What is needed is an exact copy of the whole listing below, with no pictures.

**DATA EXCERPT**
______________________________
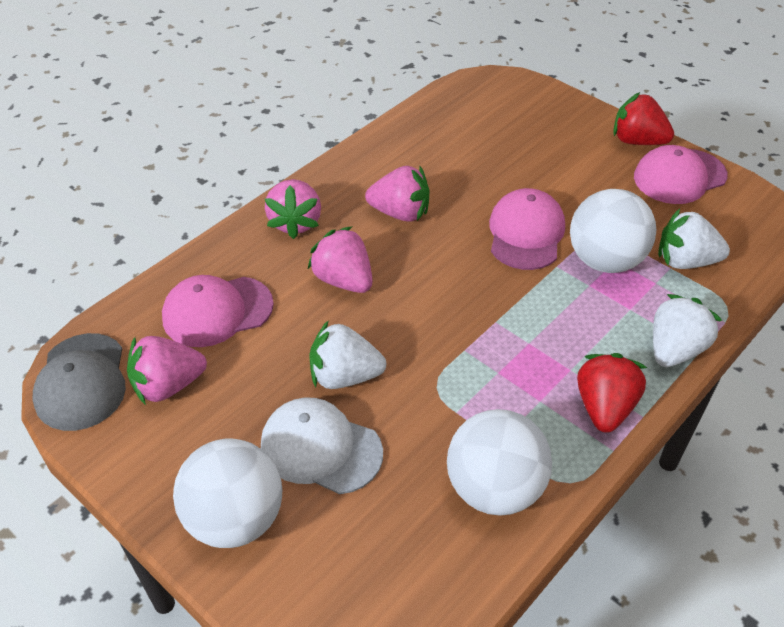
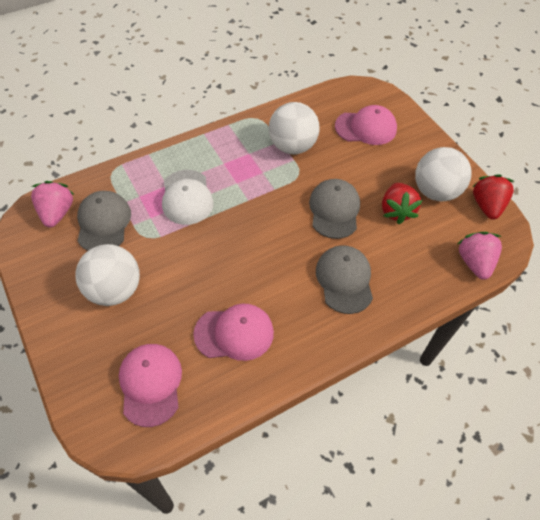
grey cap: 1 -> 3
pink strawberry: 4 -> 2
white strawberry: 3 -> 0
______________________________
**WRITTEN SOLUTION**
grey cap: 1 -> 3
pink strawberry: 4 -> 2
white strawberry: 3 -> 0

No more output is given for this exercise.